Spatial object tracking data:
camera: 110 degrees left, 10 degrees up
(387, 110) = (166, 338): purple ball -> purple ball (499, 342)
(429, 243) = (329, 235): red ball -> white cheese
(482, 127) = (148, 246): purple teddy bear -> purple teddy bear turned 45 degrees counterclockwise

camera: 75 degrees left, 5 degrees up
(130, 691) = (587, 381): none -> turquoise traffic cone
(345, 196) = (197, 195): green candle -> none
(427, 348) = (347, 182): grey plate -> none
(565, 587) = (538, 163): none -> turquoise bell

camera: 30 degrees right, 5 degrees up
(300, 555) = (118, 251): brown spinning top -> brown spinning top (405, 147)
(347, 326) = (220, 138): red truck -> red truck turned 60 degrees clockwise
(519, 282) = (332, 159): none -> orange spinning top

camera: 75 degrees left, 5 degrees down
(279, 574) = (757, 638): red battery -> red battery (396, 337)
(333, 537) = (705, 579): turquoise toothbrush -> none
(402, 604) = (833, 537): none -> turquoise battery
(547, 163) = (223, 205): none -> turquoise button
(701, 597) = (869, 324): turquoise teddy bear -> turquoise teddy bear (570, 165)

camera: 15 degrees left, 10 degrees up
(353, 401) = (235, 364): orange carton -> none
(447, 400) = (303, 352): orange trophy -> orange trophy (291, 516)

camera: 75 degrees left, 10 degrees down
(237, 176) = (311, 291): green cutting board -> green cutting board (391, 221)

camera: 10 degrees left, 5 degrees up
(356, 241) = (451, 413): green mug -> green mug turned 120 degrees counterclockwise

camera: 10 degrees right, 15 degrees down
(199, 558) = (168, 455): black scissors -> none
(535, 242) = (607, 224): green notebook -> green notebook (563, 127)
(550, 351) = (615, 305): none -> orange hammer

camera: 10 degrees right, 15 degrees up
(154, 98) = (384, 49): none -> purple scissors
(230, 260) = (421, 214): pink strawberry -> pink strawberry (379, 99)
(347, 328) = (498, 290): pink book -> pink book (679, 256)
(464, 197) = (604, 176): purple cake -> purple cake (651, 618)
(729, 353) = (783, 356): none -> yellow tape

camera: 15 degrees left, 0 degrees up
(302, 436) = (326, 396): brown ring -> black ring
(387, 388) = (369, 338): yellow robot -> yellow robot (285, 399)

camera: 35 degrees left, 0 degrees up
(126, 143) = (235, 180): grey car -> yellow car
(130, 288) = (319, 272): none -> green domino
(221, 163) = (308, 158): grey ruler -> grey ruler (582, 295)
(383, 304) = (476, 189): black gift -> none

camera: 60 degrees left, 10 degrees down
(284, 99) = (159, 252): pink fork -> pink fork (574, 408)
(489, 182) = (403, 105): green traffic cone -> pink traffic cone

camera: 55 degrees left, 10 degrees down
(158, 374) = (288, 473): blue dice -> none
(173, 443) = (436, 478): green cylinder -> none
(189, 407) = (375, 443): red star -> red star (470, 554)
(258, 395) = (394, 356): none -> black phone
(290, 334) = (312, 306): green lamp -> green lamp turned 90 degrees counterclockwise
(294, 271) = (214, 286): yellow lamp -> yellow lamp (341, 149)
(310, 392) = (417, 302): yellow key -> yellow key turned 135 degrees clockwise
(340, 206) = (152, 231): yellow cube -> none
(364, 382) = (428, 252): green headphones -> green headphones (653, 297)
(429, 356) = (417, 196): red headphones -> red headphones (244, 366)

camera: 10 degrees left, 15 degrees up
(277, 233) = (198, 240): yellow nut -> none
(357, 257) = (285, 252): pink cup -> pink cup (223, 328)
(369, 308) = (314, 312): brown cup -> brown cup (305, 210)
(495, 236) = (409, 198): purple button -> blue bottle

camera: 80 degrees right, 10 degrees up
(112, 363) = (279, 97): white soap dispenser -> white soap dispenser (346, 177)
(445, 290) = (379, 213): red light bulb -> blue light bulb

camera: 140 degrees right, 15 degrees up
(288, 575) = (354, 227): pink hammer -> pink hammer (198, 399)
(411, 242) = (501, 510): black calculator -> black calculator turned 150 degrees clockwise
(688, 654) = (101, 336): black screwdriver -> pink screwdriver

Task: Give only the number of lines in the data that hold the string "right".

Completed task: 5